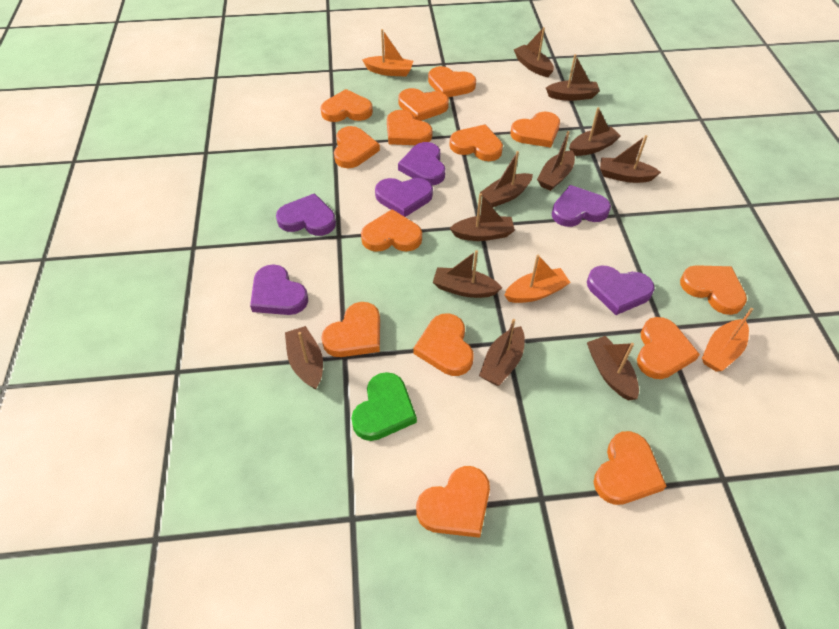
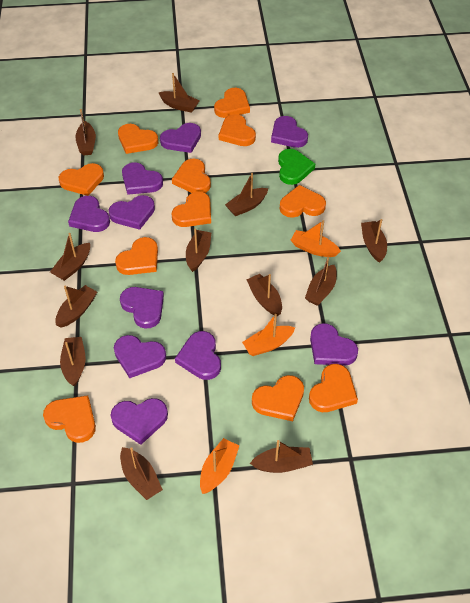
brown boat: 11 -> 12
orange heart: 14 -> 11
purple heart: 6 -> 10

• THE PROBLEM
Except for the pictures, give all the material above again verbatim.

• ANSWER TO THE PROBLEM
brown boat: 11 -> 12
orange heart: 14 -> 11
purple heart: 6 -> 10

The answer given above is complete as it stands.